§ Recorded data
┏━━

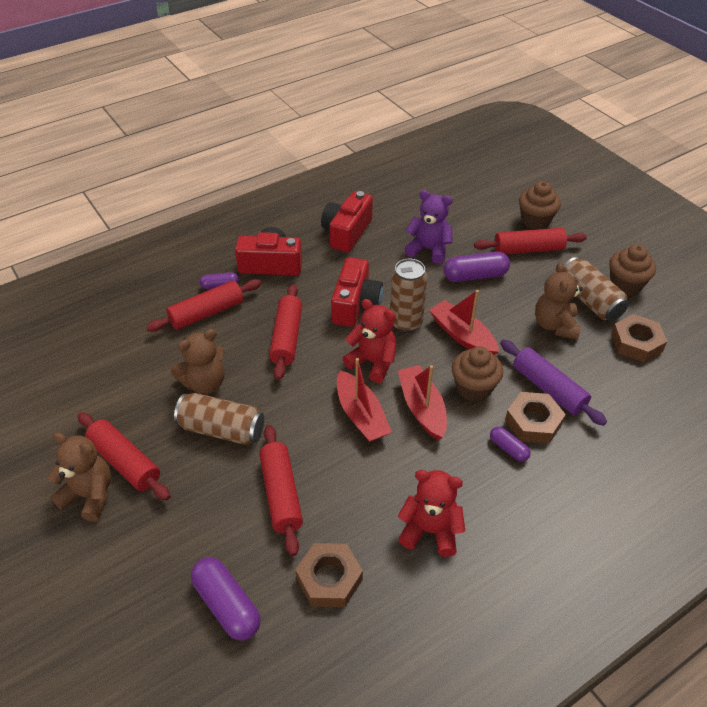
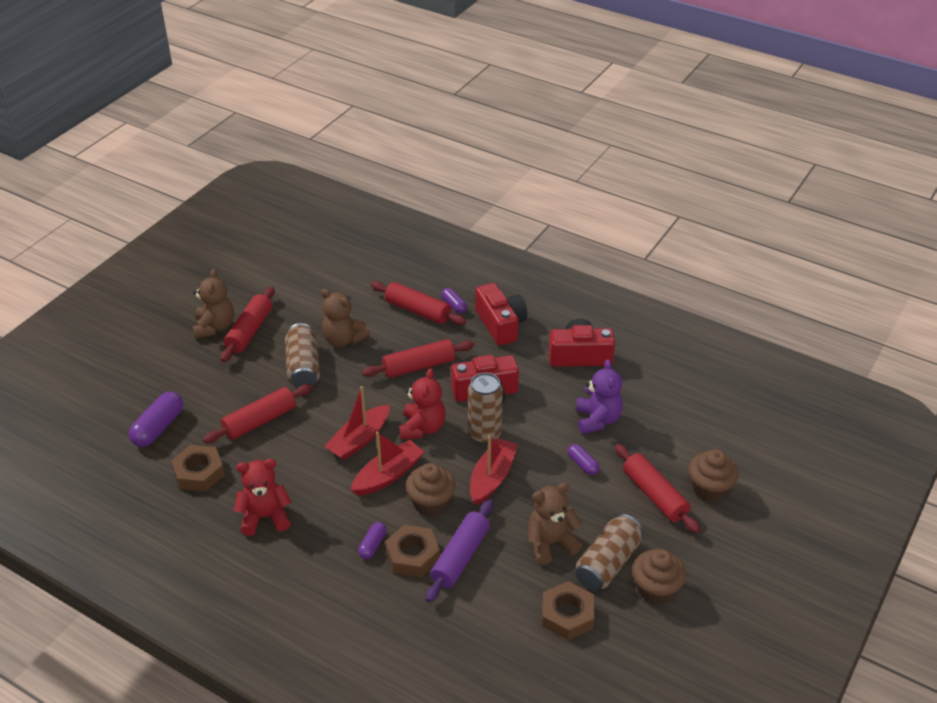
camera: 65 degrees right, 5 degrees down
(430, 530) = (265, 517): red teddy bear -> red teddy bear turned 90 degrees counterclockwise
(475, 276) = (582, 464): purple capsule -> purple capsule, size x0.57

┗━━

§ Task
The answer should be nothing but the number of lines above that contain "degrees".

§ Answer
2